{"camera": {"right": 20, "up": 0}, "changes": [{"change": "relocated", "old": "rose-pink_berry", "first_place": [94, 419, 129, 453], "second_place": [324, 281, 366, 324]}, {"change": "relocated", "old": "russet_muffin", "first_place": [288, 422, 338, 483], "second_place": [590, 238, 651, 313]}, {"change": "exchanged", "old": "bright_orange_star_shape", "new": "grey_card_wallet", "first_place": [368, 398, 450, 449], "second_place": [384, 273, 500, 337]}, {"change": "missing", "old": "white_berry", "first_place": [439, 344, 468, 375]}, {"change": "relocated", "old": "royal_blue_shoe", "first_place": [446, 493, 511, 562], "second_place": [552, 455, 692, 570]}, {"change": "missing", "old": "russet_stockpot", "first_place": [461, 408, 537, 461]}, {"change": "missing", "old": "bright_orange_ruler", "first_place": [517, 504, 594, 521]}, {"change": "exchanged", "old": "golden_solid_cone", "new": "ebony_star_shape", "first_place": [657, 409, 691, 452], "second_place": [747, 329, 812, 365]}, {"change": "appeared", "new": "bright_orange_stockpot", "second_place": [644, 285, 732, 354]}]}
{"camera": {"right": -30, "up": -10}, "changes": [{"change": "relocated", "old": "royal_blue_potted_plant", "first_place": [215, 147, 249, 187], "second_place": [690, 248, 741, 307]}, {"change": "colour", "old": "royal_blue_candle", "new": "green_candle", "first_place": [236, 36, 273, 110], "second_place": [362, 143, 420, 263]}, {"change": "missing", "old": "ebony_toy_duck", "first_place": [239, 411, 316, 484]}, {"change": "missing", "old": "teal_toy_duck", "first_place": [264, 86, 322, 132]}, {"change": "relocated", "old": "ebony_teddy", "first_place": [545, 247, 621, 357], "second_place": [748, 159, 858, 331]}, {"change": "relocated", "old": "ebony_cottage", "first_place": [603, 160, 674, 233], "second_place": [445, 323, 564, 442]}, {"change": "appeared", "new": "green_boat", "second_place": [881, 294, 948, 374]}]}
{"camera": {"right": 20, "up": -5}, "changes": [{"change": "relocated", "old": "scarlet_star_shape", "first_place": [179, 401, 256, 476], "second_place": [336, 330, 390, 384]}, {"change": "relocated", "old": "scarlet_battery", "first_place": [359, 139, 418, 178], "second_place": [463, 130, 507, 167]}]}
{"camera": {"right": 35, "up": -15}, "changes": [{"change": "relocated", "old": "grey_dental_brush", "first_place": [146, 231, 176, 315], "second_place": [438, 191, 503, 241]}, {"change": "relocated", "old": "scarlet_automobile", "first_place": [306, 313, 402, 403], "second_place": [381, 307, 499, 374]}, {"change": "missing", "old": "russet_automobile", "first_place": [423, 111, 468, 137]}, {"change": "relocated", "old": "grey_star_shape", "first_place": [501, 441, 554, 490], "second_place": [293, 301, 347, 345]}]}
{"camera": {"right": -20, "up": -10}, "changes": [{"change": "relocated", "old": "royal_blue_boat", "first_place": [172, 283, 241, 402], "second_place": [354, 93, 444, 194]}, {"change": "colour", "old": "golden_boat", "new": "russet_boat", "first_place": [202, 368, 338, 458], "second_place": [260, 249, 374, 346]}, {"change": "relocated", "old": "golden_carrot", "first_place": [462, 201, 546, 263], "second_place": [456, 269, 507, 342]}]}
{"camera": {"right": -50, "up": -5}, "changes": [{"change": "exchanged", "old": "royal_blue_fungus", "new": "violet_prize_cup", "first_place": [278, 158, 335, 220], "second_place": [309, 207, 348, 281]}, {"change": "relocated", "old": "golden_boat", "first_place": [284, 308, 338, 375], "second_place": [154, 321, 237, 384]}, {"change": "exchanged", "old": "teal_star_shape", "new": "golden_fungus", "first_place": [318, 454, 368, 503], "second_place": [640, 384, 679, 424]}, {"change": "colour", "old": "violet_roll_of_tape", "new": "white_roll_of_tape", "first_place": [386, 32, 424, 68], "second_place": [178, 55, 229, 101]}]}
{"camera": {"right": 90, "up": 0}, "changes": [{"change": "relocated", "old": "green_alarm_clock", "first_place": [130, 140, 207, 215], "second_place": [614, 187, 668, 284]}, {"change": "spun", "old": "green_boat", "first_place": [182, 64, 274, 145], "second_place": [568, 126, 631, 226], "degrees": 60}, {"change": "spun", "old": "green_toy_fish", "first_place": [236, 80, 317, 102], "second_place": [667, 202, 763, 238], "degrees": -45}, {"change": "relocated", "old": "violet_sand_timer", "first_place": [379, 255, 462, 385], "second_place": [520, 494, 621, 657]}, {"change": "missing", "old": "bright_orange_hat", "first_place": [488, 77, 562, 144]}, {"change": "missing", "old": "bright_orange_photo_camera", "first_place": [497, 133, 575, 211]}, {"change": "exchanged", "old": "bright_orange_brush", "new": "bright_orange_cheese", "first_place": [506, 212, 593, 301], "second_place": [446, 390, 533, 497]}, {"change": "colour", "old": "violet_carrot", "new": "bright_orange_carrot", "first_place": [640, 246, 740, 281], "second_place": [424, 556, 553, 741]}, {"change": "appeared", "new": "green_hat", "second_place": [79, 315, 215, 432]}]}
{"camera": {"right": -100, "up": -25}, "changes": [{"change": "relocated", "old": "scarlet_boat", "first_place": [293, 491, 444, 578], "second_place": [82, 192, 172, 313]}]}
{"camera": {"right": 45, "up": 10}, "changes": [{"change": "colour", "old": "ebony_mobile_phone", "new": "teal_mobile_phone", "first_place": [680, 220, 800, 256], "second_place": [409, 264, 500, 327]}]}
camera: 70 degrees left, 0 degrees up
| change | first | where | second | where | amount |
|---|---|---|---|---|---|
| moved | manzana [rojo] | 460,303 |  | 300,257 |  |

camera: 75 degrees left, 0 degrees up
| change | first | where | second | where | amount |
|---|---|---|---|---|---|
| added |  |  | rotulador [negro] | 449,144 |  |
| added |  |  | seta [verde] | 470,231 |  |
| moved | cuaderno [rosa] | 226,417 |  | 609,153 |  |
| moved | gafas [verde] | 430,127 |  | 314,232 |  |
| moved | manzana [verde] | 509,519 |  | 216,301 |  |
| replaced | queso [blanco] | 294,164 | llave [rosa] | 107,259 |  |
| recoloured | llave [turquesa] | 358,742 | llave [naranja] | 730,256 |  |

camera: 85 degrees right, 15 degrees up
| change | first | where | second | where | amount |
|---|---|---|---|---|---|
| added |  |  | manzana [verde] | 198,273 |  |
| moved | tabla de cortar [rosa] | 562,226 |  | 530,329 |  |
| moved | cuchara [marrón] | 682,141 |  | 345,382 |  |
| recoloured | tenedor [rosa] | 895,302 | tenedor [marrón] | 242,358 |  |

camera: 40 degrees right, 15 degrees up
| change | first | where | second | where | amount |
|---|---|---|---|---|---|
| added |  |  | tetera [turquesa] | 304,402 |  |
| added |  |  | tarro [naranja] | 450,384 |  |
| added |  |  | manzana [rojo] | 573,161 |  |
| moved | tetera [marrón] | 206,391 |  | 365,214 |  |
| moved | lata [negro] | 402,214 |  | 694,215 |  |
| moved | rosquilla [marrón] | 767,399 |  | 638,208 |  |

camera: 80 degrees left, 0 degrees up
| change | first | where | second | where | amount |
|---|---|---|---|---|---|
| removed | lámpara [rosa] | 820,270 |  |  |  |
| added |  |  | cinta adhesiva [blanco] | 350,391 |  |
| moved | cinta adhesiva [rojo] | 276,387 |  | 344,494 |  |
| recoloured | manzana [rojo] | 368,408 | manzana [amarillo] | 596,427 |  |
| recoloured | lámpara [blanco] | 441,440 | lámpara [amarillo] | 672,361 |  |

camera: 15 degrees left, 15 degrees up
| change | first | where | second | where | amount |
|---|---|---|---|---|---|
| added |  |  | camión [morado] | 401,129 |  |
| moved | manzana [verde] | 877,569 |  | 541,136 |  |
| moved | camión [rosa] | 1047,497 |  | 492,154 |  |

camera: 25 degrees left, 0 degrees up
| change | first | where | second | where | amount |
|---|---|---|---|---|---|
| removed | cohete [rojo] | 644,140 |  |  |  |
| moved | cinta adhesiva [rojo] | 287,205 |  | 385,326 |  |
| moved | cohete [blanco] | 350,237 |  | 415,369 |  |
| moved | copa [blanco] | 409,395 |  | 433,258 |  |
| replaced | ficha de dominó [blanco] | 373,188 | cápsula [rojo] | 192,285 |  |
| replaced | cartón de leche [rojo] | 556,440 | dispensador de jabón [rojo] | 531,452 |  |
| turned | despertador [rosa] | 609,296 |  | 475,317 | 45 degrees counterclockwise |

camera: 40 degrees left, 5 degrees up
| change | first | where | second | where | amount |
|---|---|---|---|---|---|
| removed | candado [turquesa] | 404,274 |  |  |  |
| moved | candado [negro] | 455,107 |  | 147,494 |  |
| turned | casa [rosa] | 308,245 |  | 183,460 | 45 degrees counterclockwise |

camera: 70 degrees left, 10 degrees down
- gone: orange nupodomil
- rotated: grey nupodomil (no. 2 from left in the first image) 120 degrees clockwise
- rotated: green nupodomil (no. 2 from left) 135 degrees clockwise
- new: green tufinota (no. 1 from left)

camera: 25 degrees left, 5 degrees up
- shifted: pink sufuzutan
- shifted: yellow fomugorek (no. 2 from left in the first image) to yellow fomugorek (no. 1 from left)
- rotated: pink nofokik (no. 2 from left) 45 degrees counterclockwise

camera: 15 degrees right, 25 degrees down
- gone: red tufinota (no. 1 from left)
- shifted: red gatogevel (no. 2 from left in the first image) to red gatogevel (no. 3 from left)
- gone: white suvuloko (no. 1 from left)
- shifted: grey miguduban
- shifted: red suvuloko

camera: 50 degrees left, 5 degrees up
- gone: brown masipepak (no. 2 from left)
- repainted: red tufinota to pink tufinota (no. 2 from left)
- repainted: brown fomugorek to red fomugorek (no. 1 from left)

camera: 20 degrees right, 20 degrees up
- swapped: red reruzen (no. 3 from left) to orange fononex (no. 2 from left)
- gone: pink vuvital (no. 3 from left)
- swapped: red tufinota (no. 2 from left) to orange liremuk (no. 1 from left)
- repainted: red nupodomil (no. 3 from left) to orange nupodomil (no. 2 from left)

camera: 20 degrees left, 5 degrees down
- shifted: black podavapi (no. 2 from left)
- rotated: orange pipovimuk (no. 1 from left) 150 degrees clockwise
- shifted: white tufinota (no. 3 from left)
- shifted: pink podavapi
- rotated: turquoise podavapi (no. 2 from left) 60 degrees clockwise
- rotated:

● ● ● ● ● ● ●

### [What is required]
Only one span is to be repeated: the line with "- gone: orange nupodomil" through the final line of the entries above, word for word.

### [Exercise response]
- gone: orange nupodomil
- rotated: grey nupodomil (no. 2 from left in the first image) 120 degrees clockwise
- rotated: green nupodomil (no. 2 from left) 135 degrees clockwise
- new: green tufinota (no. 1 from left)

camera: 25 degrees left, 5 degrees up
- shifted: pink sufuzutan
- shifted: yellow fomugorek (no. 2 from left in the first image) to yellow fomugorek (no. 1 from left)
- rotated: pink nofokik (no. 2 from left) 45 degrees counterclockwise

camera: 15 degrees right, 25 degrees down
- gone: red tufinota (no. 1 from left)
- shifted: red gatogevel (no. 2 from left in the first image) to red gatogevel (no. 3 from left)
- gone: white suvuloko (no. 1 from left)
- shifted: grey miguduban
- shifted: red suvuloko

camera: 50 degrees left, 5 degrees up
- gone: brown masipepak (no. 2 from left)
- repainted: red tufinota to pink tufinota (no. 2 from left)
- repainted: brown fomugorek to red fomugorek (no. 1 from left)

camera: 20 degrees right, 20 degrees up
- swapped: red reruzen (no. 3 from left) to orange fononex (no. 2 from left)
- gone: pink vuvital (no. 3 from left)
- swapped: red tufinota (no. 2 from left) to orange liremuk (no. 1 from left)
- repainted: red nupodomil (no. 3 from left) to orange nupodomil (no. 2 from left)

camera: 20 degrees left, 5 degrees down
- shifted: black podavapi (no. 2 from left)
- rotated: orange pipovimuk (no. 1 from left) 150 degrees clockwise
- shifted: white tufinota (no. 3 from left)
- shifted: pink podavapi
- rotated: turquoise podavapi (no. 2 from left) 60 degrees clockwise
- rotated:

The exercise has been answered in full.